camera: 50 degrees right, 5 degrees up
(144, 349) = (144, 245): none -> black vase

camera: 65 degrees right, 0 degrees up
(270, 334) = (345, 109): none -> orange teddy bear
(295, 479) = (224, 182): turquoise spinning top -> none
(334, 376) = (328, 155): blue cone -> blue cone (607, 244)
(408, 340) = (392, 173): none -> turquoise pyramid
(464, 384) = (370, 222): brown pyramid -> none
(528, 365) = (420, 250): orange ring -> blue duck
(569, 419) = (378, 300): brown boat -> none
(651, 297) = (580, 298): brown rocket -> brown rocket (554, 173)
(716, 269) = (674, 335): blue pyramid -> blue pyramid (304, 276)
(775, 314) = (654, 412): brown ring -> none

#####

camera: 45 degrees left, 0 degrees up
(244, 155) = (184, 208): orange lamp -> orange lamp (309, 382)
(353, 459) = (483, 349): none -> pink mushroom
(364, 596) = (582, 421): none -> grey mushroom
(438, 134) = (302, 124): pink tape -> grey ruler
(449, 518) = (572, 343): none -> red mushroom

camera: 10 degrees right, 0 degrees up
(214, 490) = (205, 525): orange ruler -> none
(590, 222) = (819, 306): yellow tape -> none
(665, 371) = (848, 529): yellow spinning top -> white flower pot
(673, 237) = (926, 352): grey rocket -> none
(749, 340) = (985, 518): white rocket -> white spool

#####

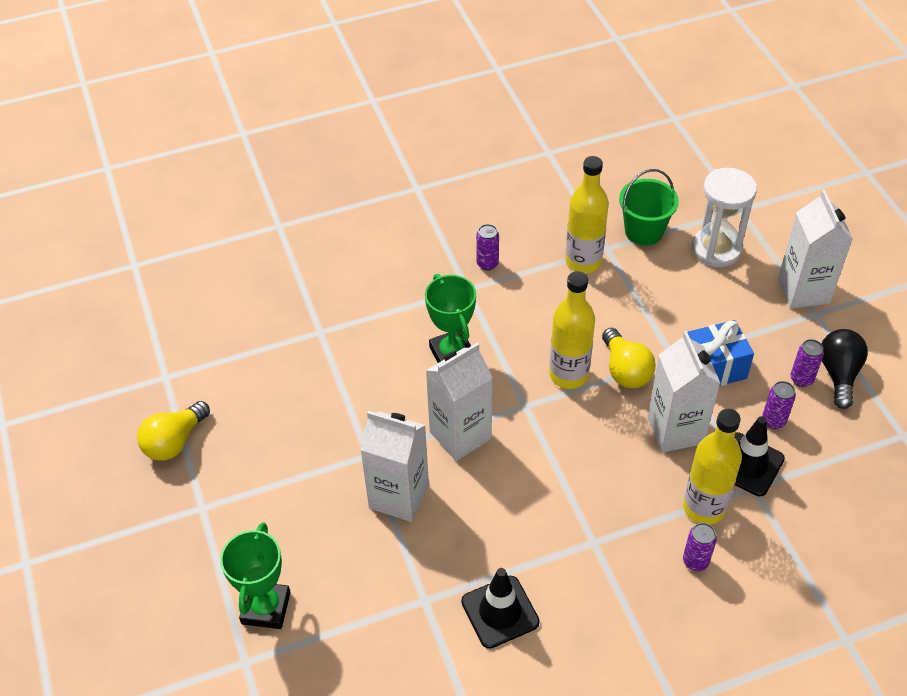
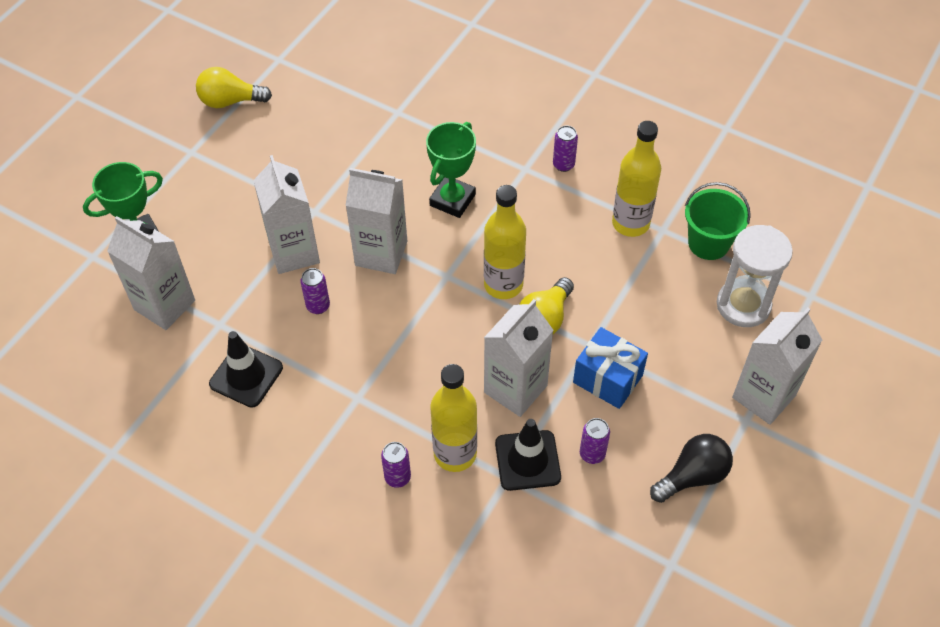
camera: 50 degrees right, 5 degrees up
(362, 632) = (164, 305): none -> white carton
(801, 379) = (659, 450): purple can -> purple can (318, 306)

#####

[EXERCISE DETAILS] Find how many lines of the listing include the word "tape" and answer with that count by itself.

[SOLVED PROBLEM] 2